PROBLEM STATEMENT: Copy the entries below word for word, minus the pictures.

Top of DATA FOR THIS TASK

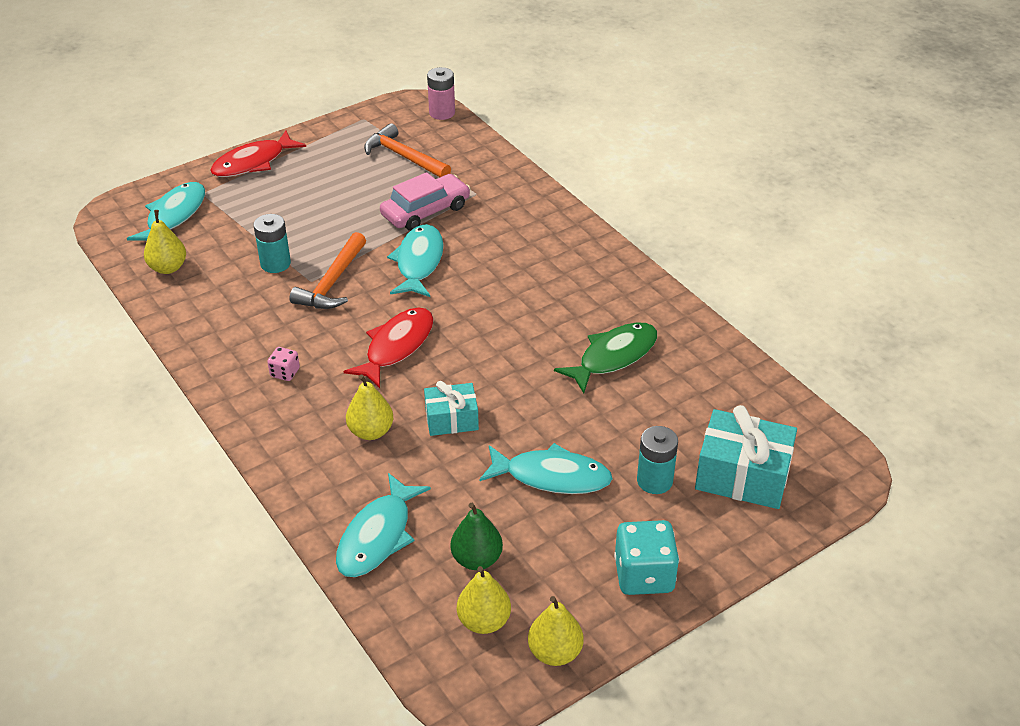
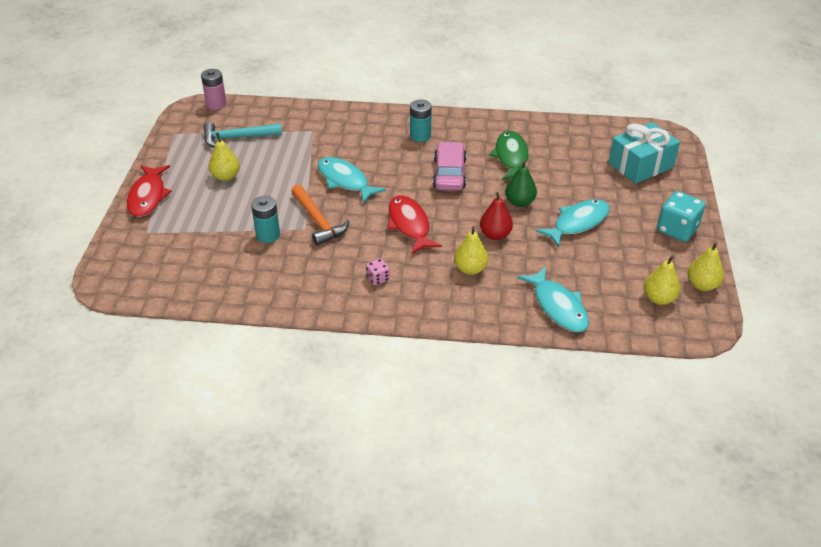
camera: 50 degrees left, 0 degrees up
(168, 268) = (205, 282): yellow pear -> yellow pear (226, 176)
(174, 216) = (152, 255): turquoise fish -> none
(404, 157) = (237, 138): orange hammer -> turquoise hammer
(425, 211) = (301, 155): pink car -> pink car (449, 174)
(451, 419) = (495, 235): turquoise gift -> red pear
(477, 559) = (612, 279): green pear -> green pear (519, 202)
(654, 481) = (616, 192): turquoise battery -> turquoise battery (420, 136)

Bottom of DATA FOR THIS TASK

ANSWER BELOW:
camera: 50 degrees left, 0 degrees up
(168, 268) = (205, 282): yellow pear -> yellow pear (226, 176)
(174, 216) = (152, 255): turquoise fish -> none
(404, 157) = (237, 138): orange hammer -> turquoise hammer
(425, 211) = (301, 155): pink car -> pink car (449, 174)
(451, 419) = (495, 235): turquoise gift -> red pear
(477, 559) = (612, 279): green pear -> green pear (519, 202)
(654, 481) = (616, 192): turquoise battery -> turquoise battery (420, 136)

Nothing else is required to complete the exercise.